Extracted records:

· · · · ·

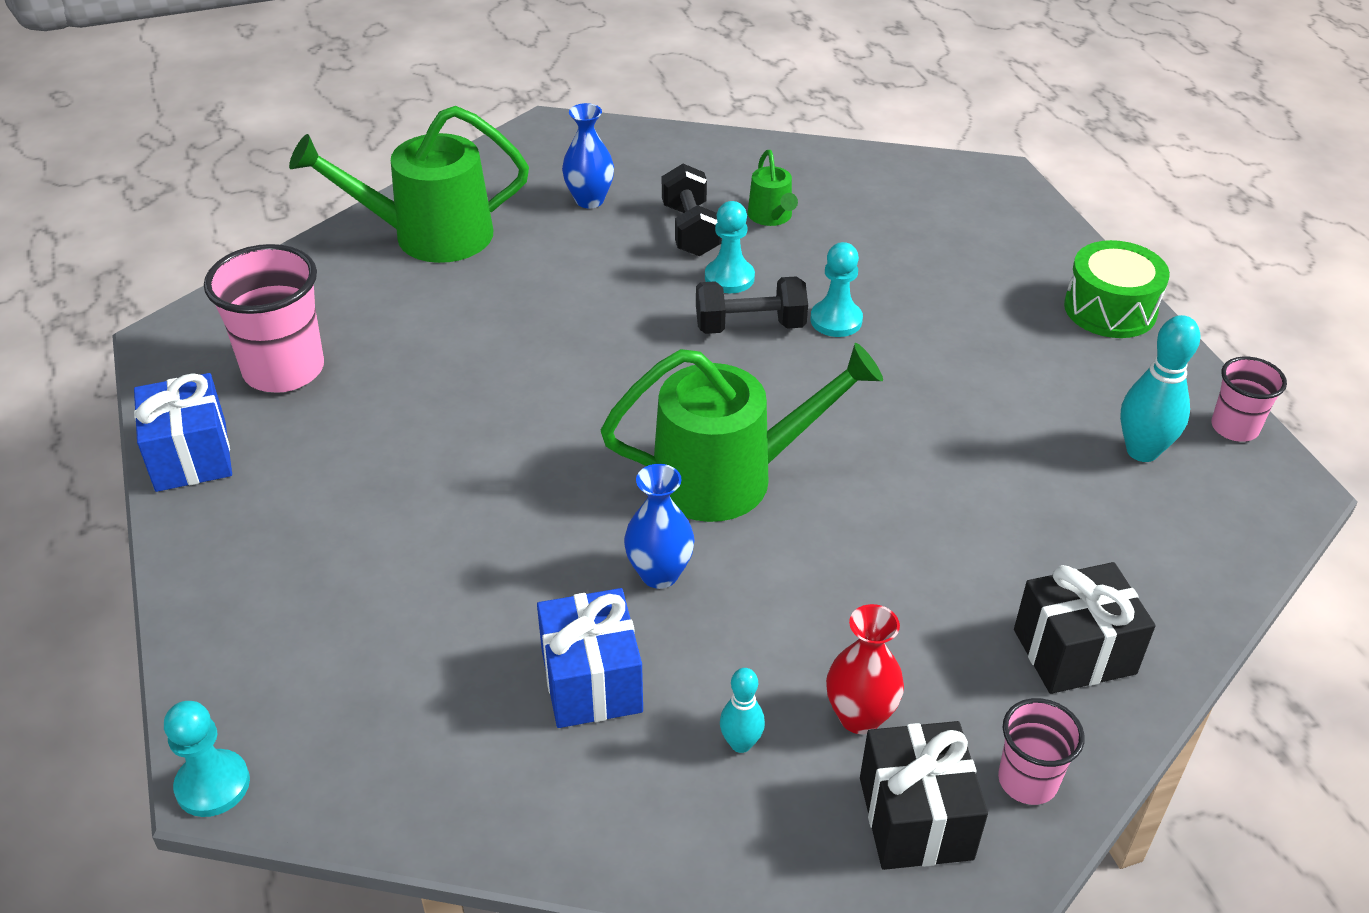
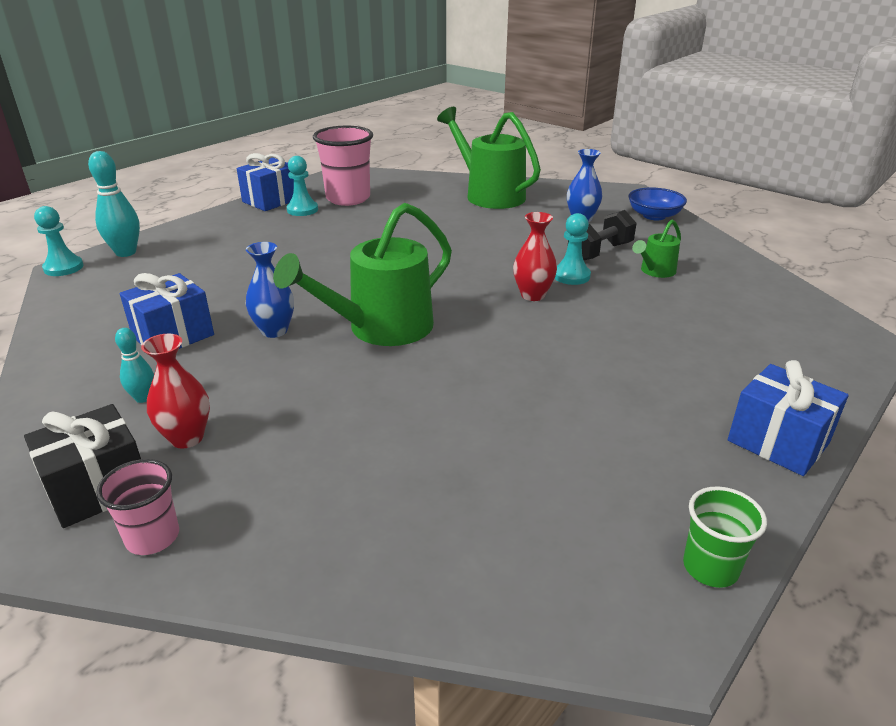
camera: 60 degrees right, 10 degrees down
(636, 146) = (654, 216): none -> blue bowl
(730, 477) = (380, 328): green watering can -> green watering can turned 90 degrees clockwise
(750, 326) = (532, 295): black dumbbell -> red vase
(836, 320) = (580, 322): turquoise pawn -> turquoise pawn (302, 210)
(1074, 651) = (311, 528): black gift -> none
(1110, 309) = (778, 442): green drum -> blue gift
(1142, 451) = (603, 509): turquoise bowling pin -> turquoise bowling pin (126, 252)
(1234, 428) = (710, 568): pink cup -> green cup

· · · · ·

- [Work request]: Return the lines from the line containing "(1074, 651) = (311, 528): black gift -> none" to the end of the entries above, exactly as they appear and with no other output.

- [Problem solution]:
(1074, 651) = (311, 528): black gift -> none
(1110, 309) = (778, 442): green drum -> blue gift
(1142, 451) = (603, 509): turquoise bowling pin -> turquoise bowling pin (126, 252)
(1234, 428) = (710, 568): pink cup -> green cup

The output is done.